The problem: Transcribe the listing below exactly, from its first line through the line with "purple brick D6". Omit the pictures.

Record extracts:
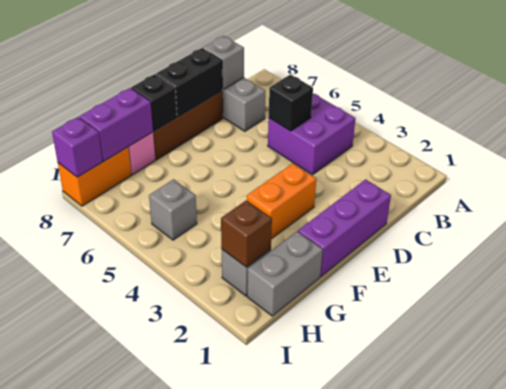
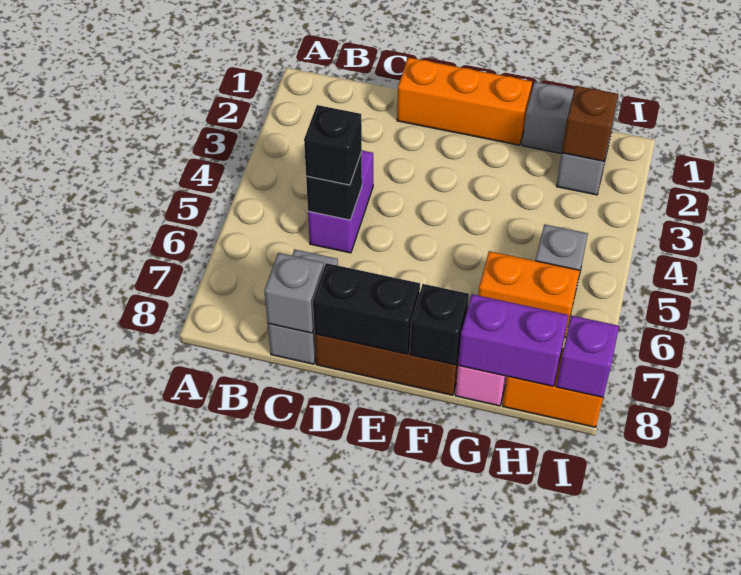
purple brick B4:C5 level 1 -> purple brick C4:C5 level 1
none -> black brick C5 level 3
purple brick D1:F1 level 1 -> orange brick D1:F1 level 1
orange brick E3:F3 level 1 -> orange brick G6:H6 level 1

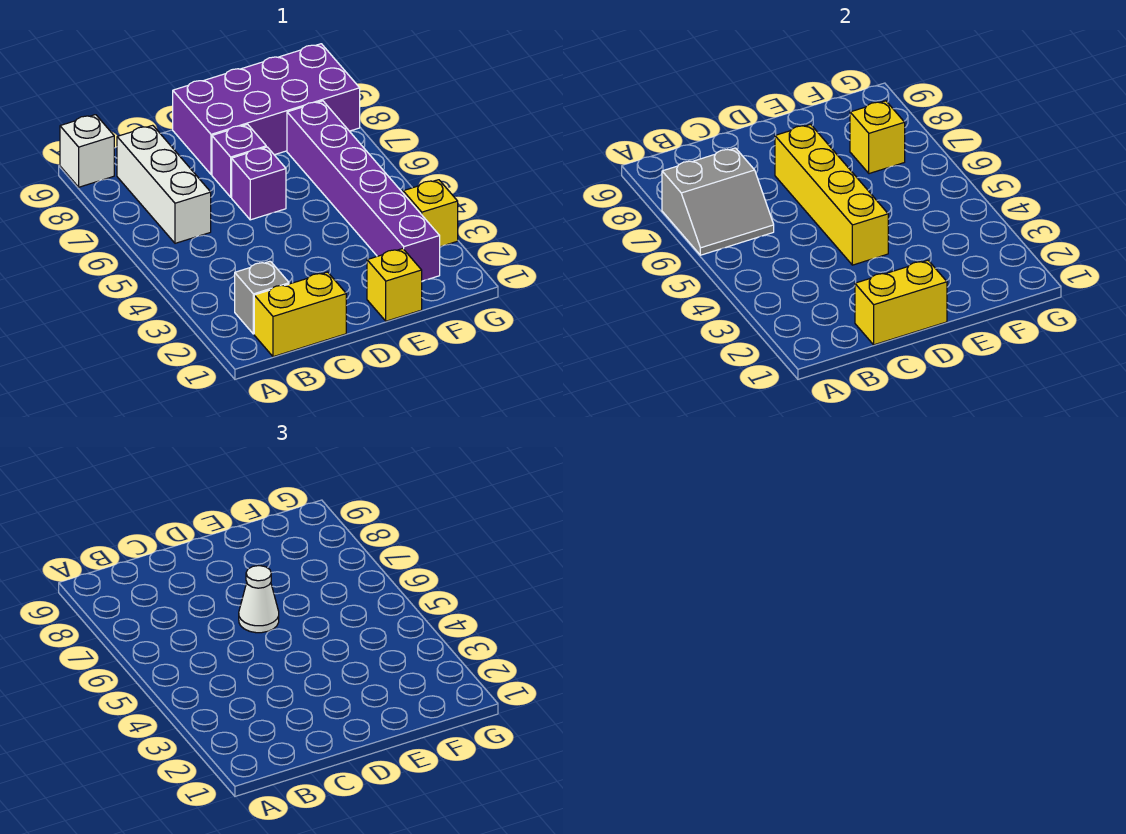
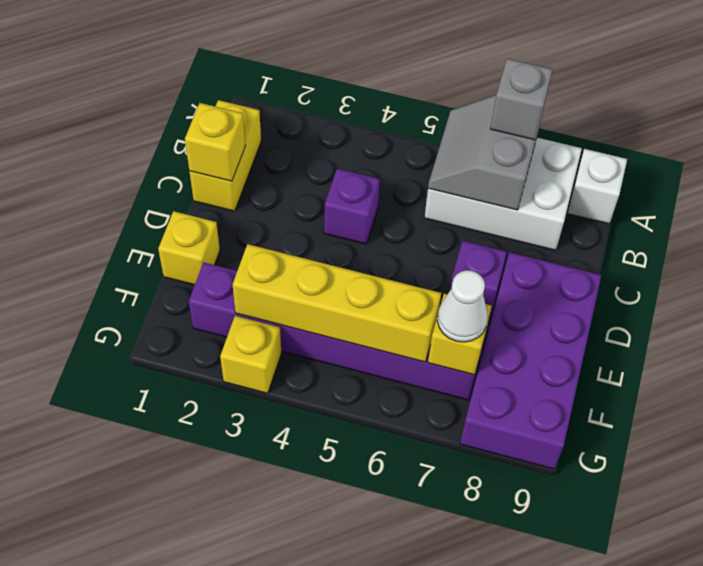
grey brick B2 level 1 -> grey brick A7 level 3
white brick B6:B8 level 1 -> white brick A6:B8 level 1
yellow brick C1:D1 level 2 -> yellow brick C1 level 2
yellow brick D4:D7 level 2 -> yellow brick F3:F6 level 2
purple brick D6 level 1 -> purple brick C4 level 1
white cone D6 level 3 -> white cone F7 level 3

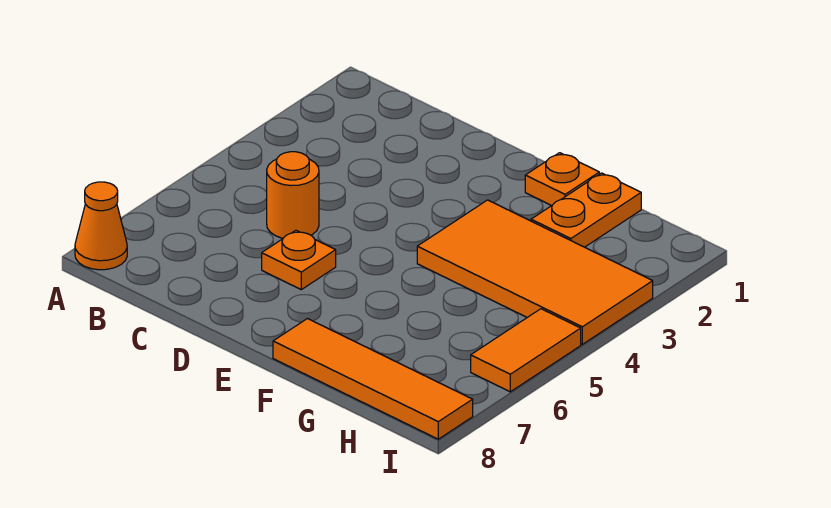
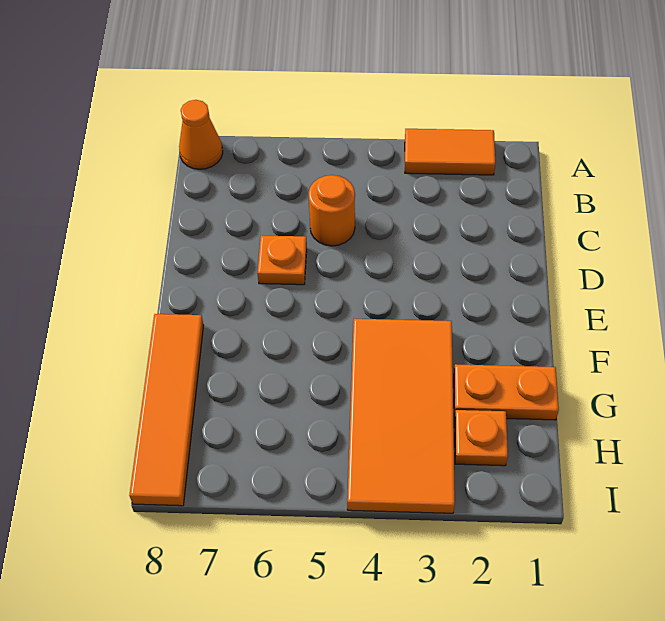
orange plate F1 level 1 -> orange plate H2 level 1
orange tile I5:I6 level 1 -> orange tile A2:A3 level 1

Solved problem:
purple brick B4:C5 level 1 -> purple brick C4:C5 level 1
none -> black brick C5 level 3
purple brick D1:F1 level 1 -> orange brick D1:F1 level 1
orange brick E3:F3 level 1 -> orange brick G6:H6 level 1

grey brick B2 level 1 -> grey brick A7 level 3
white brick B6:B8 level 1 -> white brick A6:B8 level 1
yellow brick C1:D1 level 2 -> yellow brick C1 level 2
yellow brick D4:D7 level 2 -> yellow brick F3:F6 level 2
purple brick D6 level 1 -> purple brick C4 level 1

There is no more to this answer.